- _THE TASK_
All of the data below is to be printed again exactly.

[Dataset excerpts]

>>

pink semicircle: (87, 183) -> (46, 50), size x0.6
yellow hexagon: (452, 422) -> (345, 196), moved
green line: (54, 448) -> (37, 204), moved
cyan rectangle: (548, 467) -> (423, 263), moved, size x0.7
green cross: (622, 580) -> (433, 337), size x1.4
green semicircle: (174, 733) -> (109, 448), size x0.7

<<

- _RESPONSE FOR THIS EXERCISE_
pink semicircle: (87, 183) -> (46, 50), size x0.6
yellow hexagon: (452, 422) -> (345, 196), moved
green line: (54, 448) -> (37, 204), moved
cyan rectangle: (548, 467) -> (423, 263), moved, size x0.7
green cross: (622, 580) -> (433, 337), size x1.4
green semicircle: (174, 733) -> (109, 448), size x0.7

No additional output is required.